BEGIN

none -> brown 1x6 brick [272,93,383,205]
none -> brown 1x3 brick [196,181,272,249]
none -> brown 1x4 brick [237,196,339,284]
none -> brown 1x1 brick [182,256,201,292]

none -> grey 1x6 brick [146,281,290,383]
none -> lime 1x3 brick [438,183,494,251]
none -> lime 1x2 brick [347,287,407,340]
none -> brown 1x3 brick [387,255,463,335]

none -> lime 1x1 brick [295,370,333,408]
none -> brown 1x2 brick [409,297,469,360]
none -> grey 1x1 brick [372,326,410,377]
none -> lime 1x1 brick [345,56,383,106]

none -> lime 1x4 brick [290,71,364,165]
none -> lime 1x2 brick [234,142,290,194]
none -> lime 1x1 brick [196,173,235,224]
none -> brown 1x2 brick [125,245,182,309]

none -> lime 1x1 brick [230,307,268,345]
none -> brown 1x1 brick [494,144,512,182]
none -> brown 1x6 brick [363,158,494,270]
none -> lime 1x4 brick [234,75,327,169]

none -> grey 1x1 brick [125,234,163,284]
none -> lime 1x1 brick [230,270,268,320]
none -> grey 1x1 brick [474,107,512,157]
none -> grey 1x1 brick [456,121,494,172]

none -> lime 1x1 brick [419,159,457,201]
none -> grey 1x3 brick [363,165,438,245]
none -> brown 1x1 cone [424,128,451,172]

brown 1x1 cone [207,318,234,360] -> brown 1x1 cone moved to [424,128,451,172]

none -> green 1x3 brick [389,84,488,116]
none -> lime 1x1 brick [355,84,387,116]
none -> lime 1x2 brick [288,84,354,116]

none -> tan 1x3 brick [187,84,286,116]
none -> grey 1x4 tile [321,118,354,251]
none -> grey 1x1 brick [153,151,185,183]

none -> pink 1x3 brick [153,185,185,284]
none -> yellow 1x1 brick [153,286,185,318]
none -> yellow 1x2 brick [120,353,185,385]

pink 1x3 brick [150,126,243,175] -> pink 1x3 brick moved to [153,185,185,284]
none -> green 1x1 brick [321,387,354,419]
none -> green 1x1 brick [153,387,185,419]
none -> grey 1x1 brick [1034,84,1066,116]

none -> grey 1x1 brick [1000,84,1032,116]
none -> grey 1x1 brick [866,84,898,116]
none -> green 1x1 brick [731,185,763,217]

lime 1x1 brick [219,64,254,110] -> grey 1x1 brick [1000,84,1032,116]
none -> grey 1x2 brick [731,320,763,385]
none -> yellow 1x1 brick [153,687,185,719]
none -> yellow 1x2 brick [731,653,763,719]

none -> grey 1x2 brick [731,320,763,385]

END

▶ Required action: After locating the line with "none -> brown 1x4 brick [237,196,339,284]" above, return that line and every later line through the one with "none -> green 1x1 brick [731,185,763,217]", word for word and with nothing else.

▶ Answer to this task:
none -> brown 1x4 brick [237,196,339,284]
none -> brown 1x1 brick [182,256,201,292]

none -> grey 1x6 brick [146,281,290,383]
none -> lime 1x3 brick [438,183,494,251]
none -> lime 1x2 brick [347,287,407,340]
none -> brown 1x3 brick [387,255,463,335]

none -> lime 1x1 brick [295,370,333,408]
none -> brown 1x2 brick [409,297,469,360]
none -> grey 1x1 brick [372,326,410,377]
none -> lime 1x1 brick [345,56,383,106]

none -> lime 1x4 brick [290,71,364,165]
none -> lime 1x2 brick [234,142,290,194]
none -> lime 1x1 brick [196,173,235,224]
none -> brown 1x2 brick [125,245,182,309]

none -> lime 1x1 brick [230,307,268,345]
none -> brown 1x1 brick [494,144,512,182]
none -> brown 1x6 brick [363,158,494,270]
none -> lime 1x4 brick [234,75,327,169]

none -> grey 1x1 brick [125,234,163,284]
none -> lime 1x1 brick [230,270,268,320]
none -> grey 1x1 brick [474,107,512,157]
none -> grey 1x1 brick [456,121,494,172]

none -> lime 1x1 brick [419,159,457,201]
none -> grey 1x3 brick [363,165,438,245]
none -> brown 1x1 cone [424,128,451,172]

brown 1x1 cone [207,318,234,360] -> brown 1x1 cone moved to [424,128,451,172]

none -> green 1x3 brick [389,84,488,116]
none -> lime 1x1 brick [355,84,387,116]
none -> lime 1x2 brick [288,84,354,116]

none -> tan 1x3 brick [187,84,286,116]
none -> grey 1x4 tile [321,118,354,251]
none -> grey 1x1 brick [153,151,185,183]

none -> pink 1x3 brick [153,185,185,284]
none -> yellow 1x1 brick [153,286,185,318]
none -> yellow 1x2 brick [120,353,185,385]

pink 1x3 brick [150,126,243,175] -> pink 1x3 brick moved to [153,185,185,284]
none -> green 1x1 brick [321,387,354,419]
none -> green 1x1 brick [153,387,185,419]
none -> grey 1x1 brick [1034,84,1066,116]

none -> grey 1x1 brick [1000,84,1032,116]
none -> grey 1x1 brick [866,84,898,116]
none -> green 1x1 brick [731,185,763,217]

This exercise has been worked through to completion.